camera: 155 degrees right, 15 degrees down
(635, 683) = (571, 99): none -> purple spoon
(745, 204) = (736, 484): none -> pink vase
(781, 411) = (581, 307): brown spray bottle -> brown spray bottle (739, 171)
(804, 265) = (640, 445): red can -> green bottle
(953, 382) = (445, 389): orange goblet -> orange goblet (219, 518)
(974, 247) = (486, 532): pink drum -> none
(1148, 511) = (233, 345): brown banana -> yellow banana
* * *
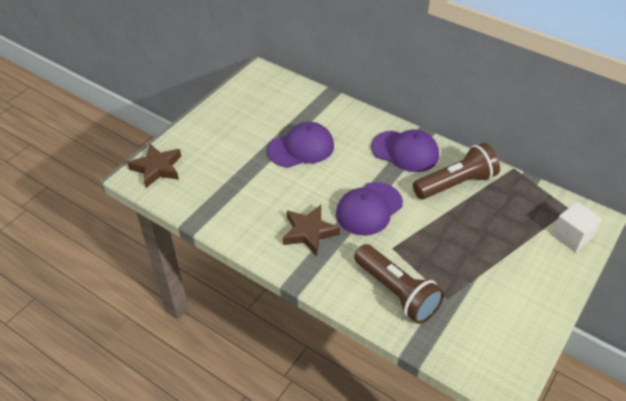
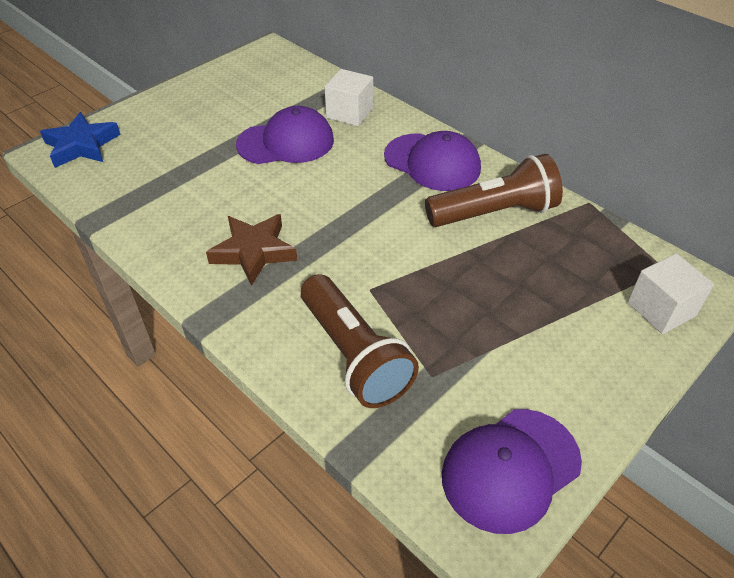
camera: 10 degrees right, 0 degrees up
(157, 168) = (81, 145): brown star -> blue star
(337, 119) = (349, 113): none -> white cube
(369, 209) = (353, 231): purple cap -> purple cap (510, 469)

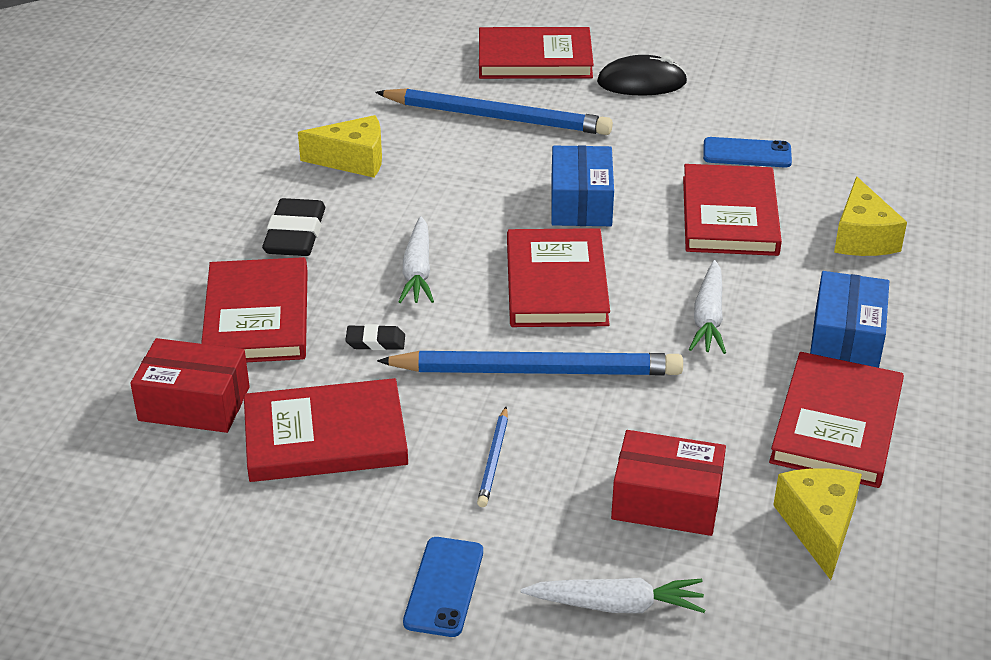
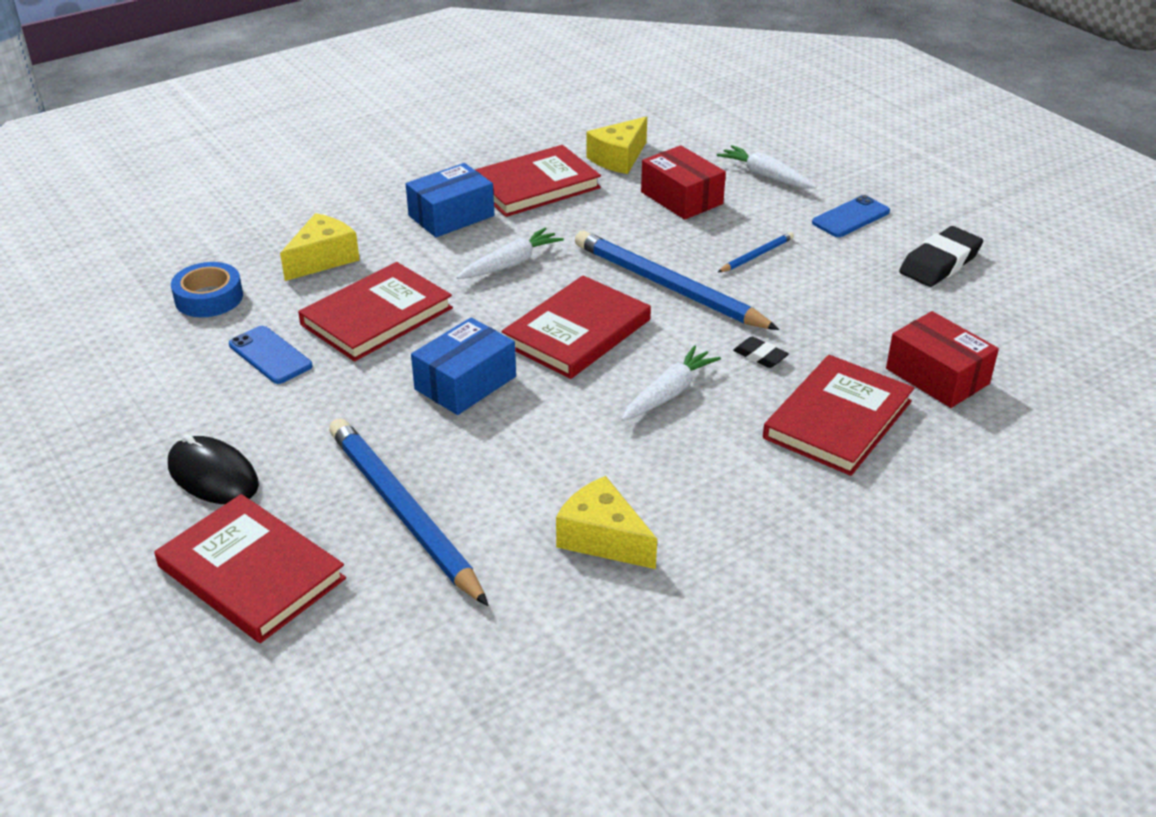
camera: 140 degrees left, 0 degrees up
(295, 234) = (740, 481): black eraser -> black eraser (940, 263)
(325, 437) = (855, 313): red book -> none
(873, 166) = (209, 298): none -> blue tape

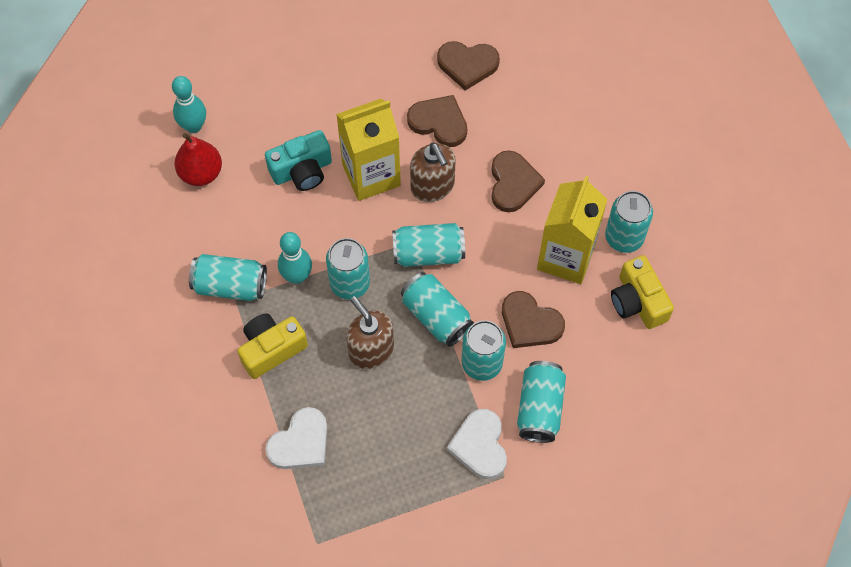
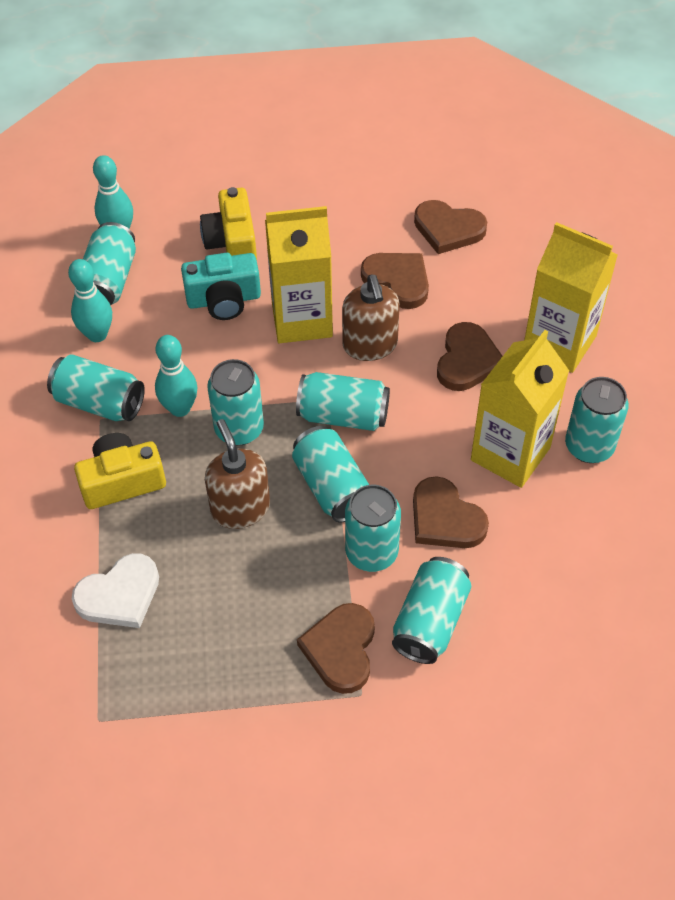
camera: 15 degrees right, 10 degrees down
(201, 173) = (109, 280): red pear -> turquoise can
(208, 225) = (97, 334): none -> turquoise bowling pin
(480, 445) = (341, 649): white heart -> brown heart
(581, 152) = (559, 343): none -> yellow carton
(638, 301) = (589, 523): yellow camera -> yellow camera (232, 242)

What you are asked to do: Where a picture appears in the records above, omit it, and transcribe exactly the stretch of lines from the one with "camera: 140 degrees left, 0 degrees up" through the one with "(201, 173) = (109, 280): red".

Written solution:
camera: 140 degrees left, 0 degrees up
(295, 234) = (740, 481): black eraser -> black eraser (940, 263)
(325, 437) = (855, 313): red book -> none
(873, 166) = (209, 298): none -> blue tape

camera: 15 degrees right, 10 degrees down
(201, 173) = (109, 280): red pear -> turquoise can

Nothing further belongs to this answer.